**EXERCISE:** Restate the records below exactly. Pictures are not part of the copy.
INPUT FOR THIS TASK: Begin
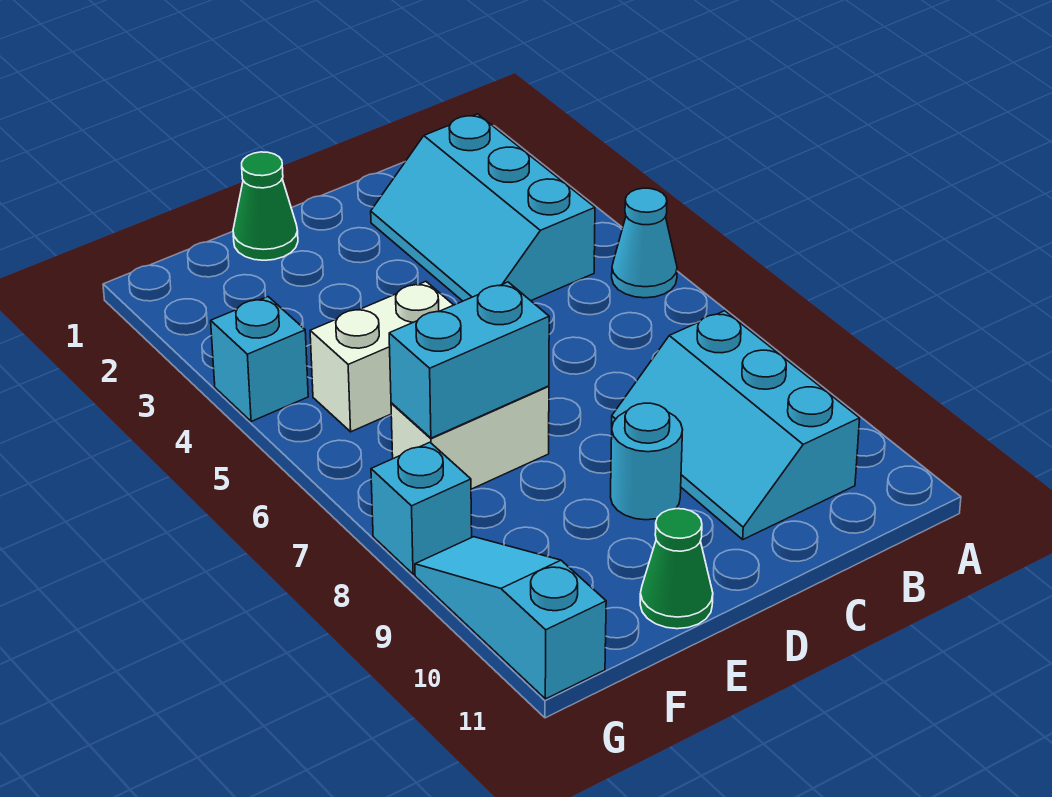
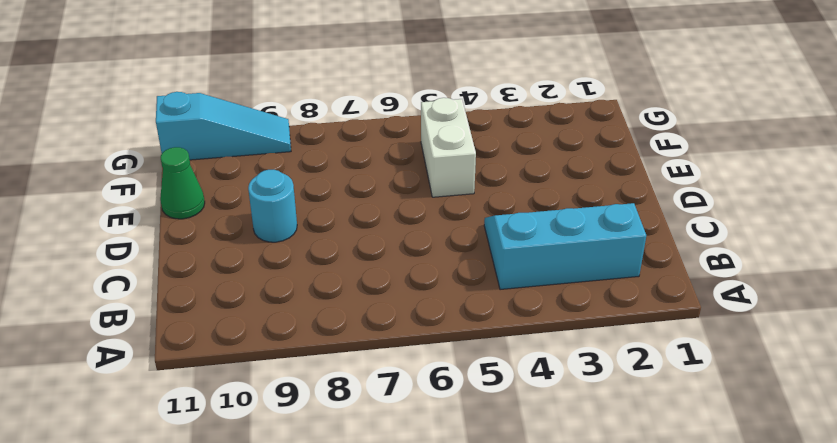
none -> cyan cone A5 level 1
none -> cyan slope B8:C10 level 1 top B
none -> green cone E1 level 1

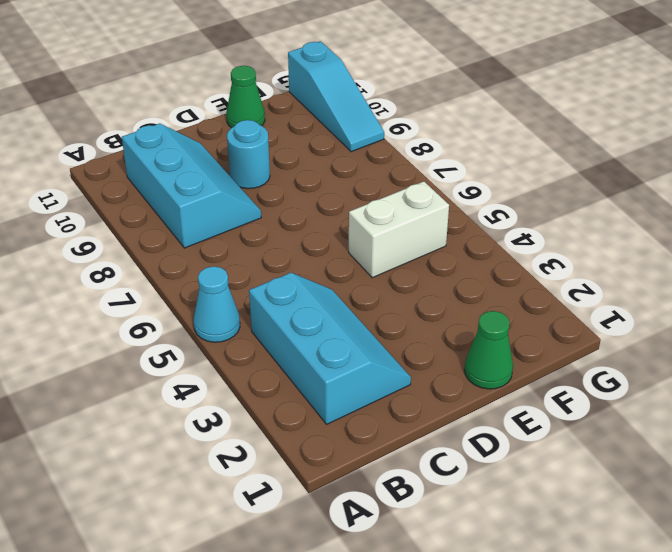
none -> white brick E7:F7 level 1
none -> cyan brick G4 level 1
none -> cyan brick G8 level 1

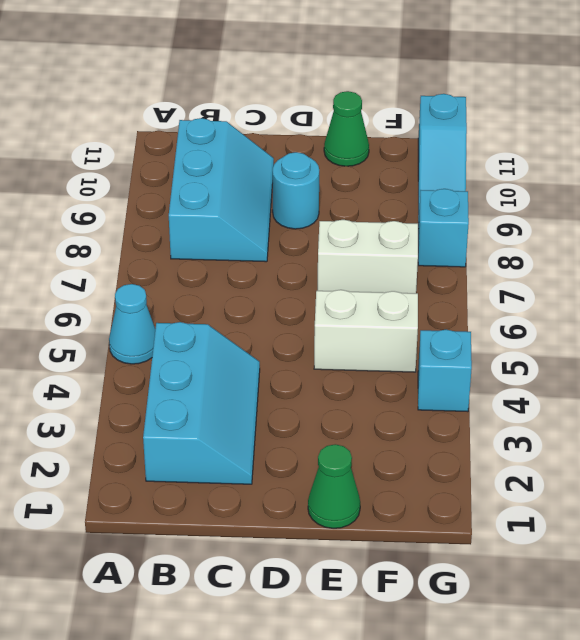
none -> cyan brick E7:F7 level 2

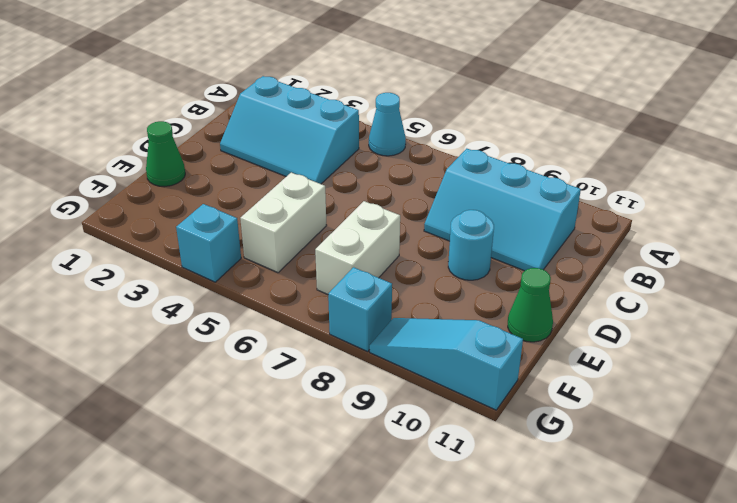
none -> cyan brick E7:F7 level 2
INPUT FOR THIS TASK: End
**RESPONSE TO THIS EXERCISE:**
none -> cyan cone A5 level 1
none -> cyan slope B8:C10 level 1 top B
none -> green cone E1 level 1

none -> white brick E7:F7 level 1
none -> cyan brick G4 level 1
none -> cyan brick G8 level 1

none -> cyan brick E7:F7 level 2

none -> cyan brick E7:F7 level 2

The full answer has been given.